* _ASSIGNMENT_: Which lines make up the answer? Those from the line with "(328, 384) = (512, 308): none -> yellow book" through the end of the data; reproduce them exactly.

* _RECORDS SUPPLIED_:
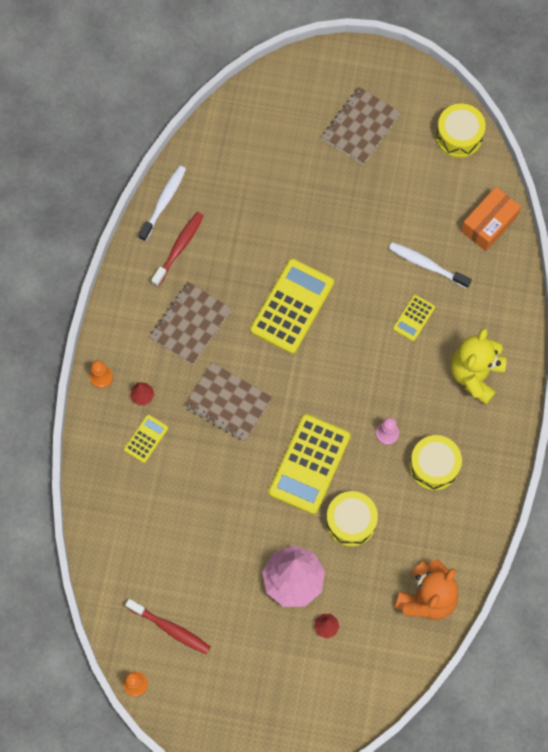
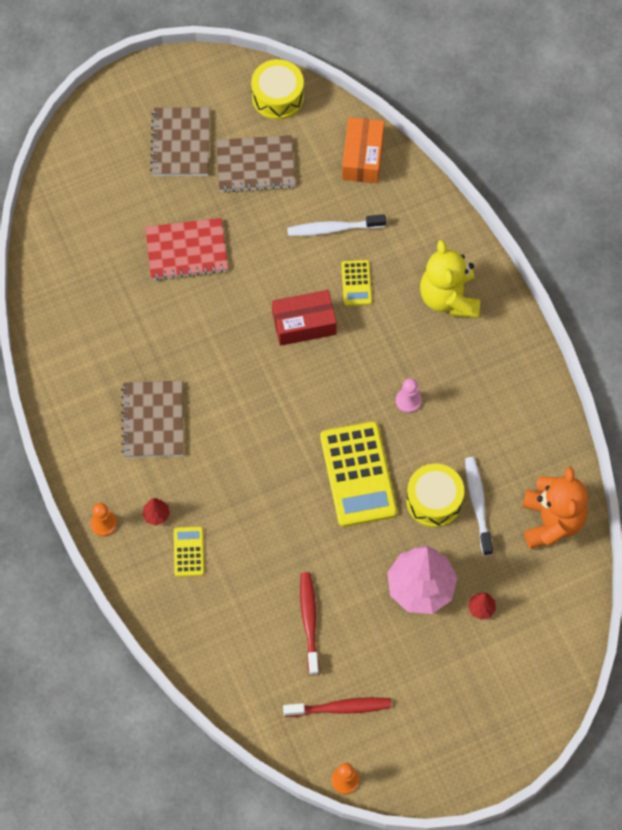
camera: 35 degrees left, 5 degrees down
(164, 202) = (44, 326): white toothbrush -> white toothbrush (478, 504)
(179, 248) = (90, 358): red toothbrush -> red toothbrush (309, 621)
(228, 403) = (241, 469): brown notebook -> brown notebook (255, 165)
(292, 306) = (237, 344): yellow calculator -> none
(306, 211) = (186, 250): none -> red notebook
(352, 323) = (304, 323): none -> red box
(434, 466) = (471, 402): yellow drum -> none

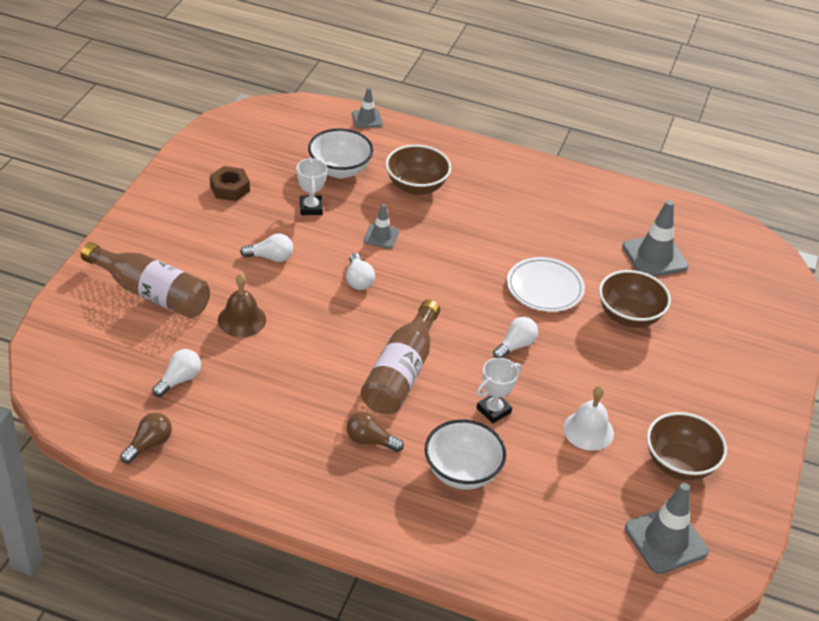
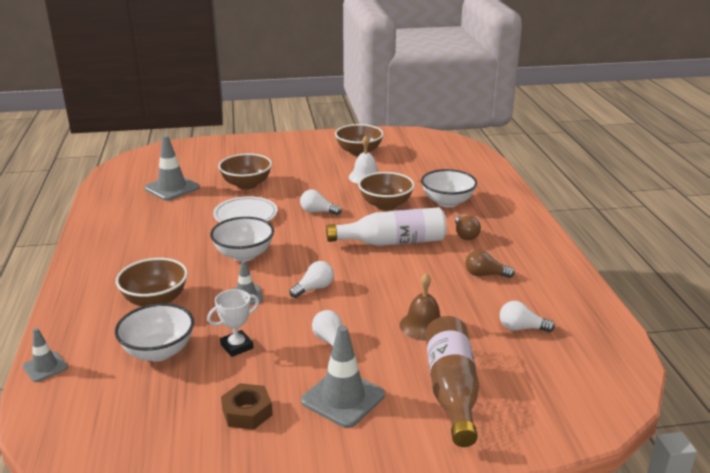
camera: 115 degrees left, 15 degrees down
(149, 444) = (593, 314): brown light bulb -> brown light bulb (485, 275)
(401, 372) = (392, 242): brown bottle -> white bottle
(457, 259) = (244, 255): none -> white bowl
(493, 410) = (385, 205): white trophy -> brown bowl
(666, 540) = (416, 147): grey traffic cone -> grey traffic cone (343, 398)

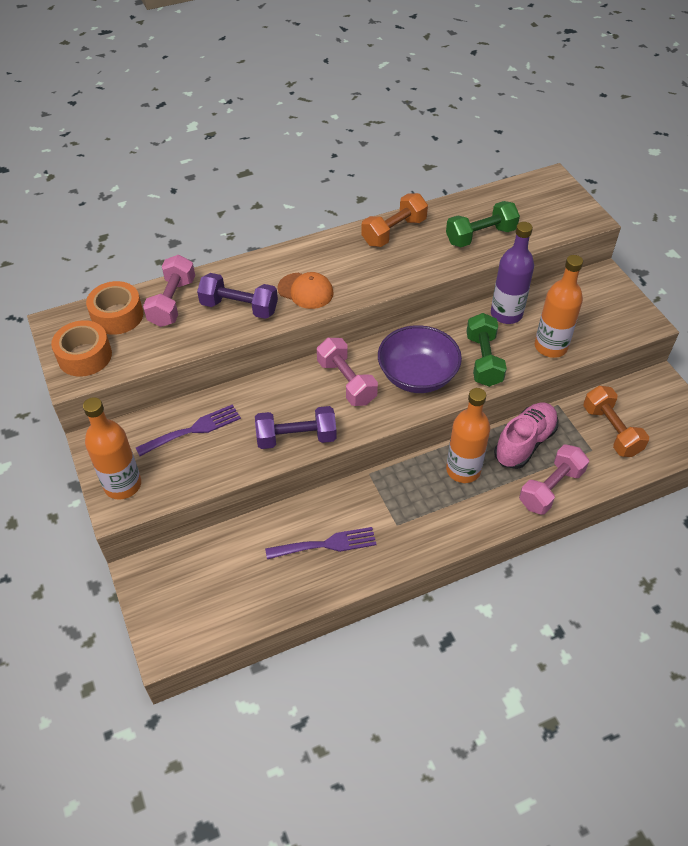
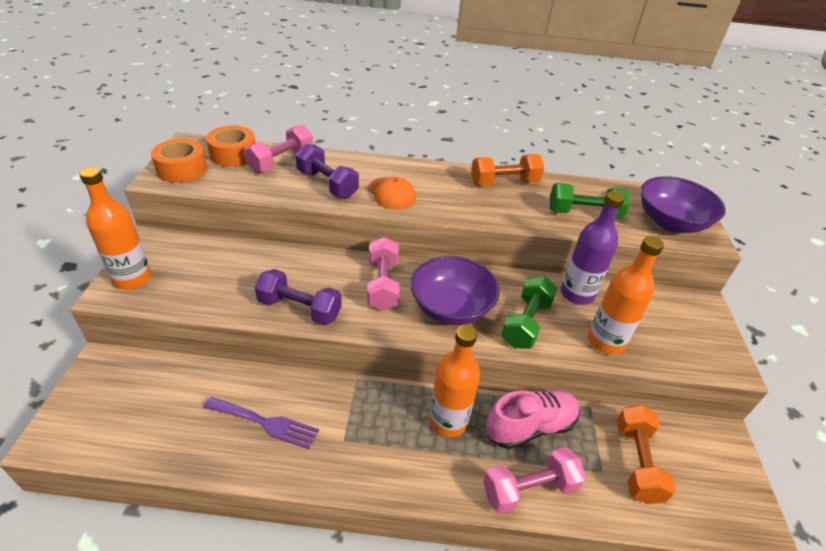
camera: 25 degrees right, 10 degrees down
(193, 429) = (226, 264): purple fork -> none
(552, 213) = (670, 222): none -> purple bowl

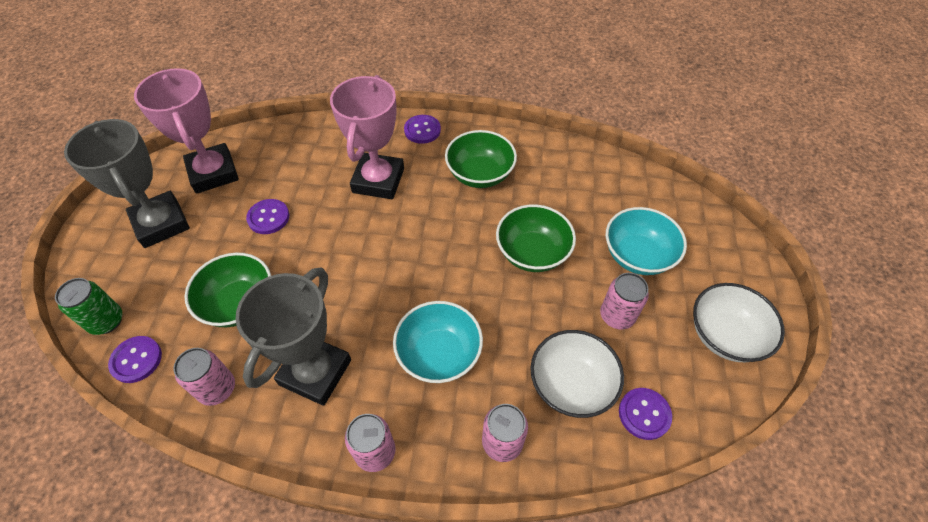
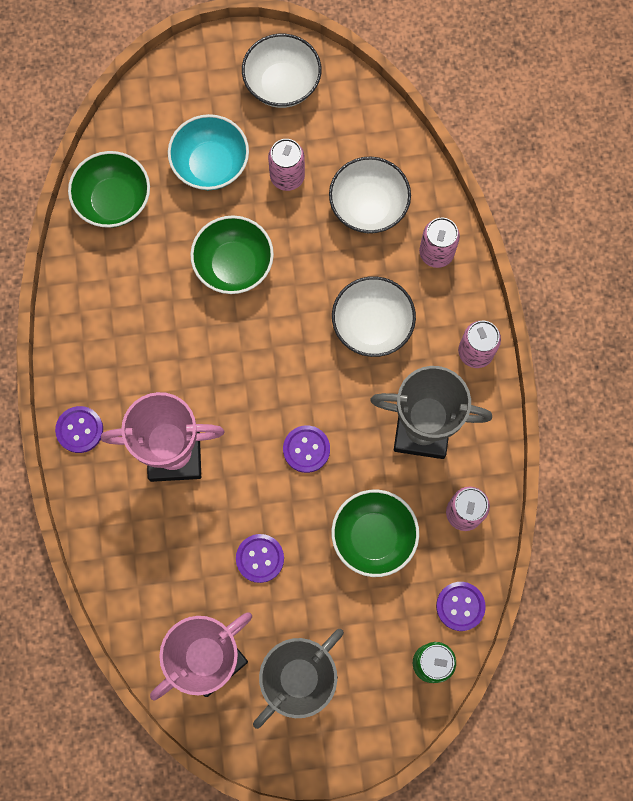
camera: 105 degrees left, 20 degrees up
(439, 354) = (372, 325): turquoise bowl -> white bowl
(480, 174) = (137, 343): green bowl -> green bowl (114, 201)
(644, 414) = (377, 145): purple button -> purple button (306, 449)

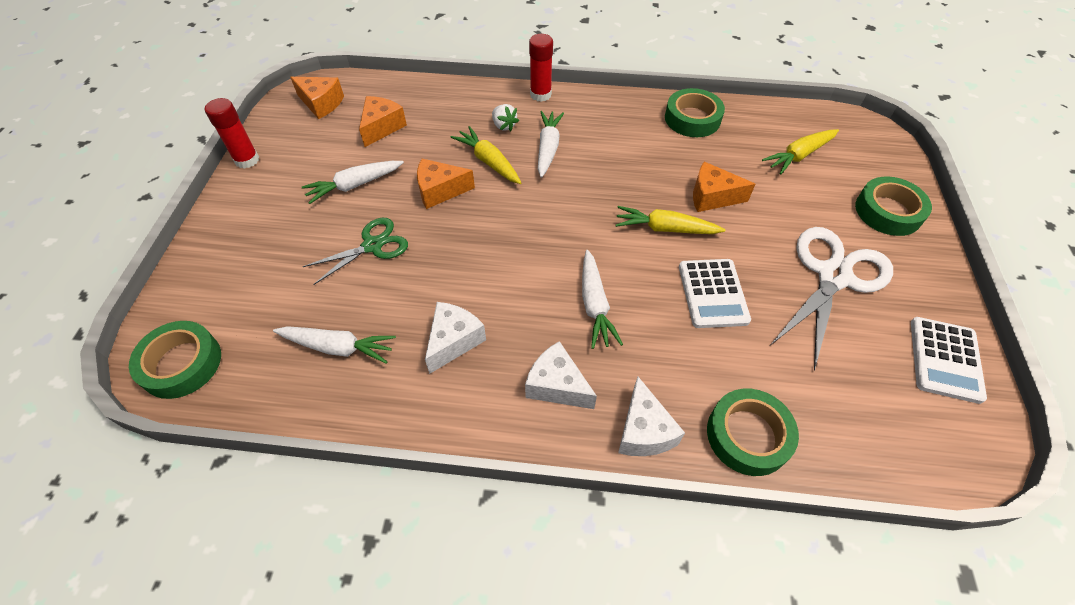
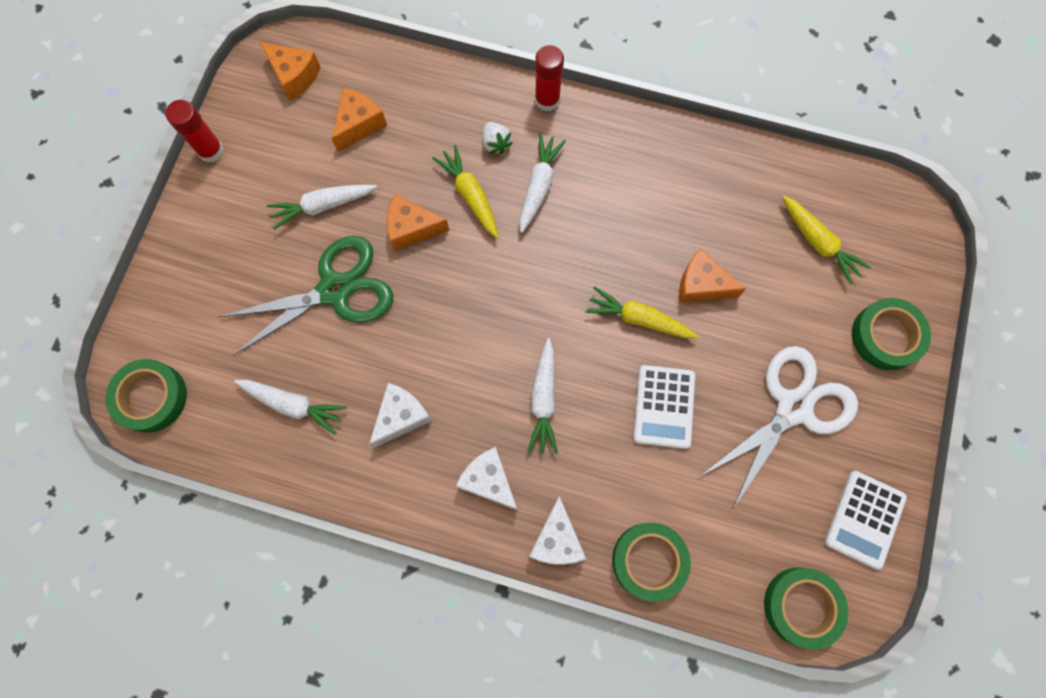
camera: 10 degrees right, 20 degrees up
(373, 246) = (335, 290): green scissors -> green scissors, size x1.64
(692, 119) = (714, 167): green tape -> green tape (801, 606)
(799, 156) = (818, 242): yellow carrot -> yellow carrot turned 105 degrees counterclockwise

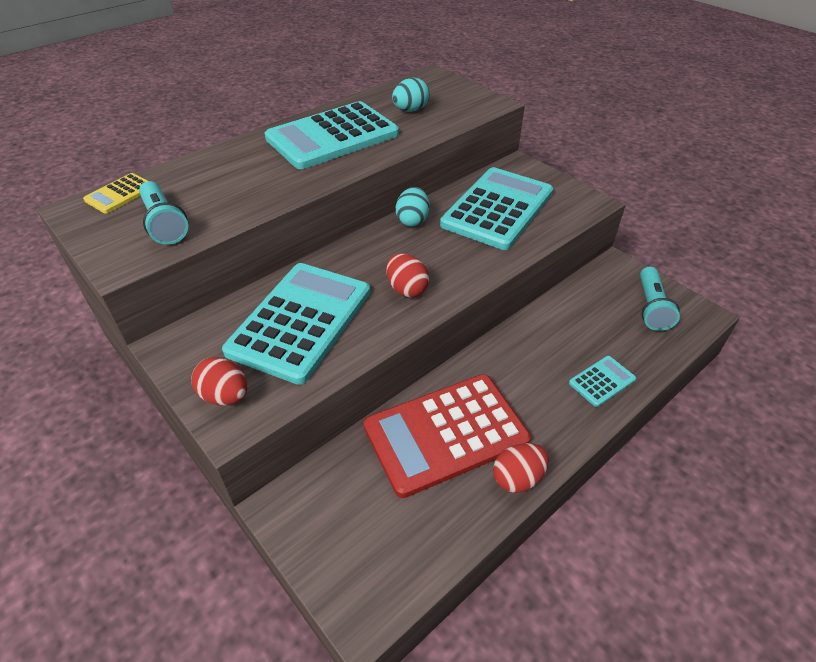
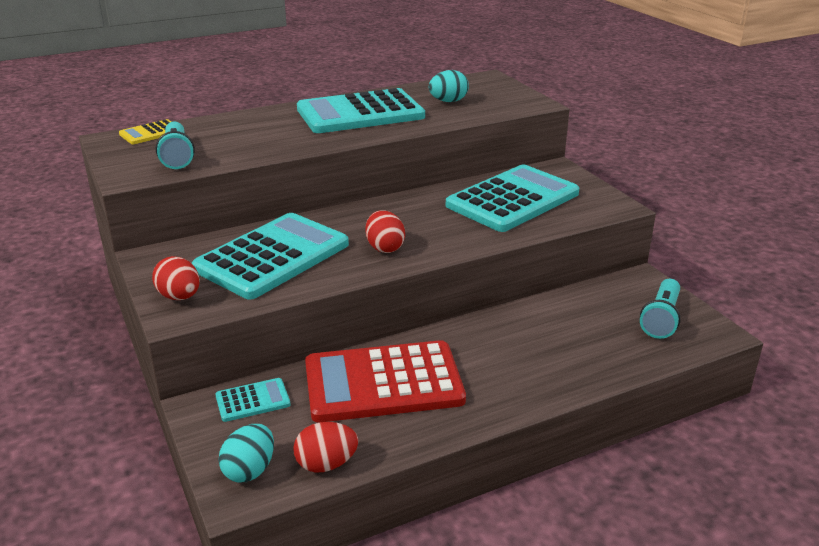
camera: 15 degrees right, 15 degrees down
(412, 220) = (420, 198): turquoise egg -> turquoise egg (249, 470)
(517, 478) = (437, 428): red egg -> red egg (326, 464)
(602, 381) = (569, 370): turquoise calculator -> turquoise calculator (253, 400)

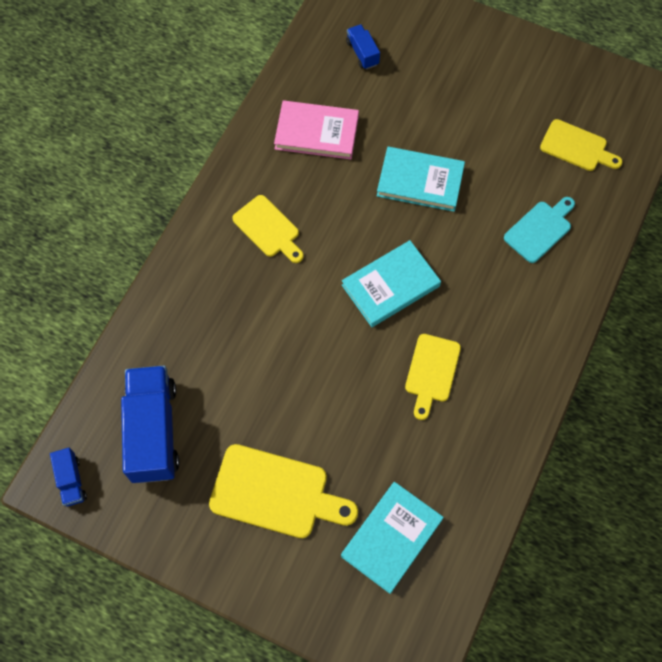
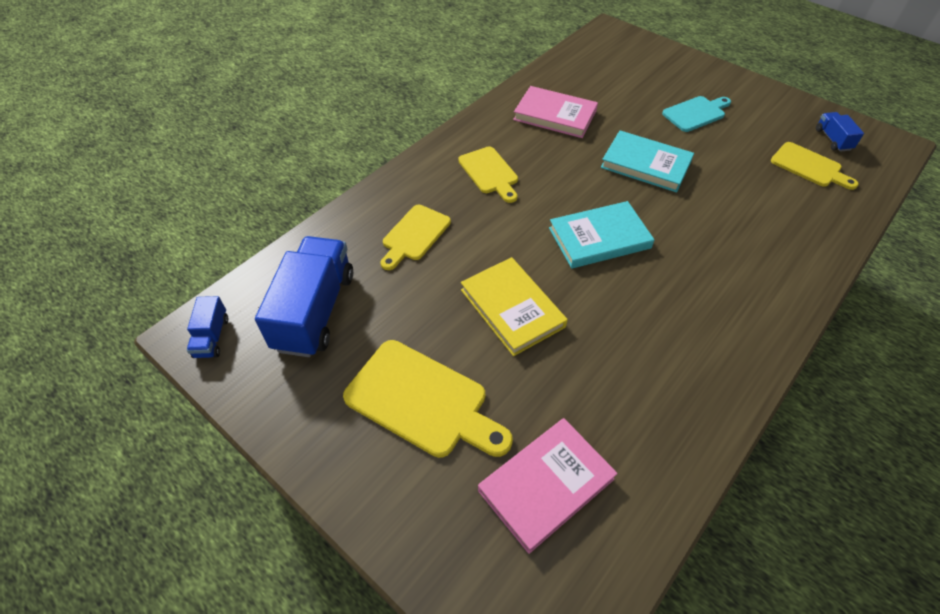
camera: 15 degrees right, 15 degrees down
(328, 384) = (512, 308): none -> yellow book
(362, 53) = (609, 73): blue truck -> blue truck (832, 139)
(391, 538) = (546, 485): turquoise book -> pink book
(432, 372) = (629, 321): yellow cutting board -> yellow cutting board (414, 235)
(539, 229) = (765, 222): turquoise cutting board -> turquoise cutting board (696, 113)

* _EXPECTED OUTPUT_:
(328, 384) = (512, 308): none -> yellow book
(362, 53) = (609, 73): blue truck -> blue truck (832, 139)
(391, 538) = (546, 485): turquoise book -> pink book
(432, 372) = (629, 321): yellow cutting board -> yellow cutting board (414, 235)
(539, 229) = (765, 222): turquoise cutting board -> turquoise cutting board (696, 113)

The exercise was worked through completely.